> [WHAT THE TASK REQUIRES]:
After finding the line with "camera: 35 degrees left, 20 degrees down" in the data below, set down exactly each line through the one with "(290, 57) = (228, 139): green", inclusive, and stop there.

> [TASK MATERIAL]:
******

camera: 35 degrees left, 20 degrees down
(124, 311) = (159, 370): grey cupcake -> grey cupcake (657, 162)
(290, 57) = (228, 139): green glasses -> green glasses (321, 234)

******

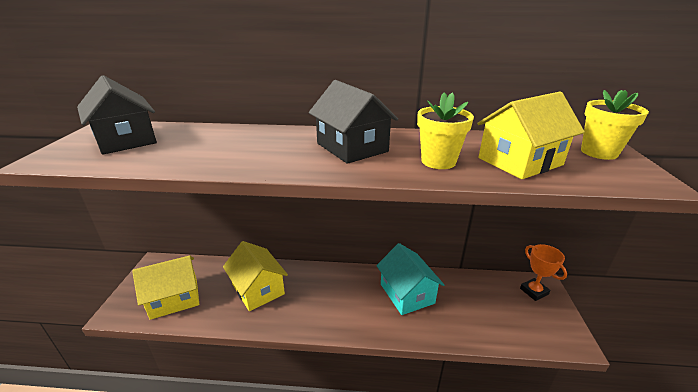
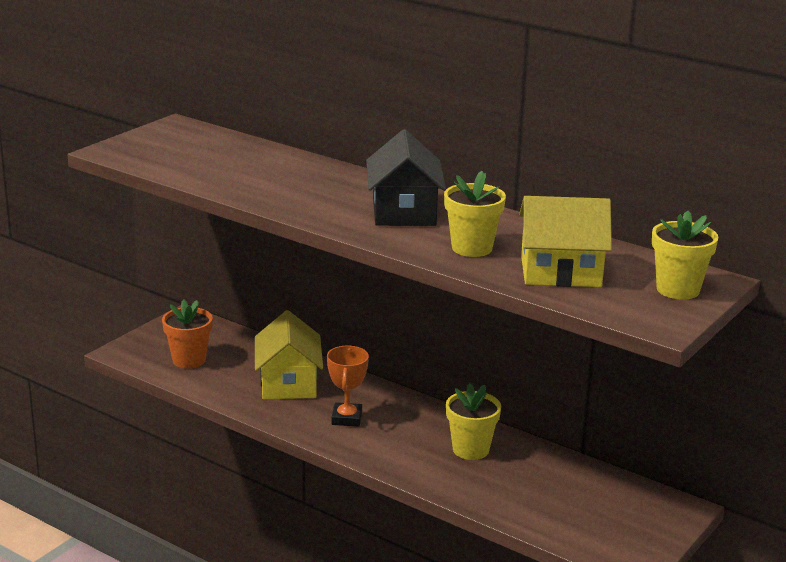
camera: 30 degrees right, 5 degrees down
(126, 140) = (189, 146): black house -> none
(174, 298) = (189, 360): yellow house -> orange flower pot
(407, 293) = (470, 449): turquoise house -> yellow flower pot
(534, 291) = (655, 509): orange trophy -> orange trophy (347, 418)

******

> [SOLUTION FOR THIS TASK]:
camera: 35 degrees left, 20 degrees down
(124, 311) = (159, 370): grey cupcake -> grey cupcake (657, 162)
(290, 57) = (228, 139): green glasses -> green glasses (321, 234)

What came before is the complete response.